(Stored items)
Content starts

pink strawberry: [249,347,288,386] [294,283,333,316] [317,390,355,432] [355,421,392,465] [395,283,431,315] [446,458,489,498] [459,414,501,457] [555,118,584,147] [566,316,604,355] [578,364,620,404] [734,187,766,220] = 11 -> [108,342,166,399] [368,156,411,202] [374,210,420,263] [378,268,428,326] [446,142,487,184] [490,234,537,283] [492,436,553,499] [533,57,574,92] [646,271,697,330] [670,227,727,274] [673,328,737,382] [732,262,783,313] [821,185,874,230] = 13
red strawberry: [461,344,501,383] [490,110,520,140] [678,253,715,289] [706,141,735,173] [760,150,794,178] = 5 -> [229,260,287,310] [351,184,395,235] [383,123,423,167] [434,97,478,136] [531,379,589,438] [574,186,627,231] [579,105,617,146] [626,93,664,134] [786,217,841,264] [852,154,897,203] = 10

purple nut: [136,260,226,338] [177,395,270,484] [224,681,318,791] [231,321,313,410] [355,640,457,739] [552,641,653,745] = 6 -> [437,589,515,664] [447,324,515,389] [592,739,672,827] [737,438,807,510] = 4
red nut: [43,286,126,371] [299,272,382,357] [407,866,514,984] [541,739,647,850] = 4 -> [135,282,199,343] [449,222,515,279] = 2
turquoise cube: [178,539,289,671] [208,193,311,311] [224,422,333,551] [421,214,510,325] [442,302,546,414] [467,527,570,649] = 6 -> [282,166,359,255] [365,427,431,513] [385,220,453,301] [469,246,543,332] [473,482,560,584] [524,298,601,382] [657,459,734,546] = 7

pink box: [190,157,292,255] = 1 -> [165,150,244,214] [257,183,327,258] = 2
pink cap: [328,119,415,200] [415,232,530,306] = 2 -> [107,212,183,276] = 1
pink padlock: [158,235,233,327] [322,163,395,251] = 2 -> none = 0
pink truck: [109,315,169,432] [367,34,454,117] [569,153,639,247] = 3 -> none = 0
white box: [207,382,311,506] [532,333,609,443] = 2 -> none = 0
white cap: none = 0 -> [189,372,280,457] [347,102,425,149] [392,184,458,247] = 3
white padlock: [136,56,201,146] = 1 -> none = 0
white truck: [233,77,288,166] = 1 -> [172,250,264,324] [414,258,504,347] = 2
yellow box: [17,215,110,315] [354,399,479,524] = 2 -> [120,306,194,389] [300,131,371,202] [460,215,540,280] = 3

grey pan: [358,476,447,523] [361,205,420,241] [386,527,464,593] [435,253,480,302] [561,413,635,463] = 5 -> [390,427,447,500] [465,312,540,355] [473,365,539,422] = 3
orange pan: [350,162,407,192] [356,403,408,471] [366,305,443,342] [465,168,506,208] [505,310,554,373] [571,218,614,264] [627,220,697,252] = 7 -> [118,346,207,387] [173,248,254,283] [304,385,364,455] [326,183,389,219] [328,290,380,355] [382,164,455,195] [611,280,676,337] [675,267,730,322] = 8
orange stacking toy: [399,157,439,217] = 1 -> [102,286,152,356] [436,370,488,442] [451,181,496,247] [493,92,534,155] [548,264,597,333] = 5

Content ends

Aim of the task>
An exact written copy of every entry is the required answer.

Output for this task>
pink strawberry: [249,347,288,386] [294,283,333,316] [317,390,355,432] [355,421,392,465] [395,283,431,315] [446,458,489,498] [459,414,501,457] [555,118,584,147] [566,316,604,355] [578,364,620,404] [734,187,766,220] = 11 -> [108,342,166,399] [368,156,411,202] [374,210,420,263] [378,268,428,326] [446,142,487,184] [490,234,537,283] [492,436,553,499] [533,57,574,92] [646,271,697,330] [670,227,727,274] [673,328,737,382] [732,262,783,313] [821,185,874,230] = 13
red strawberry: [461,344,501,383] [490,110,520,140] [678,253,715,289] [706,141,735,173] [760,150,794,178] = 5 -> [229,260,287,310] [351,184,395,235] [383,123,423,167] [434,97,478,136] [531,379,589,438] [574,186,627,231] [579,105,617,146] [626,93,664,134] [786,217,841,264] [852,154,897,203] = 10

purple nut: [136,260,226,338] [177,395,270,484] [224,681,318,791] [231,321,313,410] [355,640,457,739] [552,641,653,745] = 6 -> [437,589,515,664] [447,324,515,389] [592,739,672,827] [737,438,807,510] = 4
red nut: [43,286,126,371] [299,272,382,357] [407,866,514,984] [541,739,647,850] = 4 -> [135,282,199,343] [449,222,515,279] = 2
turquoise cube: [178,539,289,671] [208,193,311,311] [224,422,333,551] [421,214,510,325] [442,302,546,414] [467,527,570,649] = 6 -> [282,166,359,255] [365,427,431,513] [385,220,453,301] [469,246,543,332] [473,482,560,584] [524,298,601,382] [657,459,734,546] = 7

pink box: [190,157,292,255] = 1 -> [165,150,244,214] [257,183,327,258] = 2
pink cap: [328,119,415,200] [415,232,530,306] = 2 -> [107,212,183,276] = 1
pink padlock: [158,235,233,327] [322,163,395,251] = 2 -> none = 0
pink truck: [109,315,169,432] [367,34,454,117] [569,153,639,247] = 3 -> none = 0
white box: [207,382,311,506] [532,333,609,443] = 2 -> none = 0
white cap: none = 0 -> [189,372,280,457] [347,102,425,149] [392,184,458,247] = 3
white padlock: [136,56,201,146] = 1 -> none = 0
white truck: [233,77,288,166] = 1 -> [172,250,264,324] [414,258,504,347] = 2
yellow box: [17,215,110,315] [354,399,479,524] = 2 -> [120,306,194,389] [300,131,371,202] [460,215,540,280] = 3

grey pan: [358,476,447,523] [361,205,420,241] [386,527,464,593] [435,253,480,302] [561,413,635,463] = 5 -> [390,427,447,500] [465,312,540,355] [473,365,539,422] = 3
orange pan: [350,162,407,192] [356,403,408,471] [366,305,443,342] [465,168,506,208] [505,310,554,373] [571,218,614,264] [627,220,697,252] = 7 -> [118,346,207,387] [173,248,254,283] [304,385,364,455] [326,183,389,219] [328,290,380,355] [382,164,455,195] [611,280,676,337] [675,267,730,322] = 8
orange stacking toy: [399,157,439,217] = 1 -> [102,286,152,356] [436,370,488,442] [451,181,496,247] [493,92,534,155] [548,264,597,333] = 5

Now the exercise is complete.